### PROBLEM TO WORK ON:
Find the word "dispenser" in the data. Return every line where it appears.

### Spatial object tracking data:
■ ■ ■

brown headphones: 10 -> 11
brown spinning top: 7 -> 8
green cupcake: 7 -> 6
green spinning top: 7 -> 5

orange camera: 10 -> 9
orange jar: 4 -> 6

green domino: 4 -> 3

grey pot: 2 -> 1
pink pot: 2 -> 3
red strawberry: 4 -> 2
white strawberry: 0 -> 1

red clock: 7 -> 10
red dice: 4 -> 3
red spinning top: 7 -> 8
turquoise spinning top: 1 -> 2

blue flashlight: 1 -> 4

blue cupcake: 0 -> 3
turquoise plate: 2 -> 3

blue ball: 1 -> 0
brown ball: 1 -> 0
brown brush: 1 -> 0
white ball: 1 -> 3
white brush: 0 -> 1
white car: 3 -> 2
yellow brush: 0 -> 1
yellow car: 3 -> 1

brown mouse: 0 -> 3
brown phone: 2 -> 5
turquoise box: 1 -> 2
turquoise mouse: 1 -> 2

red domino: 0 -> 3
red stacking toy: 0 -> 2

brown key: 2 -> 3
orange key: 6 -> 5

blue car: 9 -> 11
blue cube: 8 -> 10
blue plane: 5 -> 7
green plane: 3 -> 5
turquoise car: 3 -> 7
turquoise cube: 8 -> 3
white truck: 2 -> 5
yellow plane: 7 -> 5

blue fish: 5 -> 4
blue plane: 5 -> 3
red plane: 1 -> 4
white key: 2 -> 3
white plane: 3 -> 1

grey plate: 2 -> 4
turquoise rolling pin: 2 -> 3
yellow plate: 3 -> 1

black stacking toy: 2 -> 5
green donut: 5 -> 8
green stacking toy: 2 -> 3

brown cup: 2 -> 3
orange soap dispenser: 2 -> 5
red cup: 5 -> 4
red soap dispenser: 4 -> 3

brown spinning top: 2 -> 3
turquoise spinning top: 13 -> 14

■ ■ ■

### WRITTEN ANSWER:
orange soap dispenser: 2 -> 5
red soap dispenser: 4 -> 3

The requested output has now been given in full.